[Segmentation data]
* start *
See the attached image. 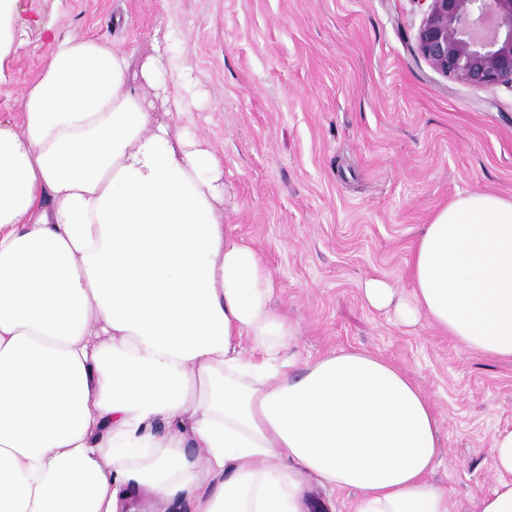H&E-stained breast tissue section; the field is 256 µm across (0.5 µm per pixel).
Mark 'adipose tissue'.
Masks as SVG:
<instances>
[{
  "label": "adipose tissue",
  "instance_id": "obj_1",
  "mask_svg": "<svg viewBox=\"0 0 512 512\" xmlns=\"http://www.w3.org/2000/svg\"><path fill=\"white\" fill-rule=\"evenodd\" d=\"M174 52L154 39L134 75L104 41L54 40L21 125L0 122V512H131L135 487L189 512H311L318 488L450 512L431 398L367 350L300 358L219 160L138 92ZM408 278L404 298L367 279V302L512 360V198L458 196ZM489 452L477 512H512V430Z\"/></svg>",
  "mask_w": 512,
  "mask_h": 512
}]
</instances>
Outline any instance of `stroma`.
* end *
■ EXERCISE DIRECTIONS:
In the entries above, find the line containing "Mark 'adipose tissue'.". Set down that line and every line after it through the last one, exactly and alone.

■ SOLUTION BELOW:
Mark 'adipose tissue'.
Masks as SVG:
<instances>
[{
  "label": "adipose tissue",
  "instance_id": "obj_1",
  "mask_svg": "<svg viewBox=\"0 0 512 512\" xmlns=\"http://www.w3.org/2000/svg\"><path fill=\"white\" fill-rule=\"evenodd\" d=\"M174 52L154 39L134 75L104 41L54 40L21 125L0 122V512H131L135 487L189 512H311L318 488L450 512L431 398L367 350L300 358L219 160L138 92ZM408 278L404 298L367 279V302L512 360V198L458 196ZM489 452L477 512H512V430Z\"/></svg>",
  "mask_w": 512,
  "mask_h": 512
}]
</instances>
Outline any instance of `stroma`.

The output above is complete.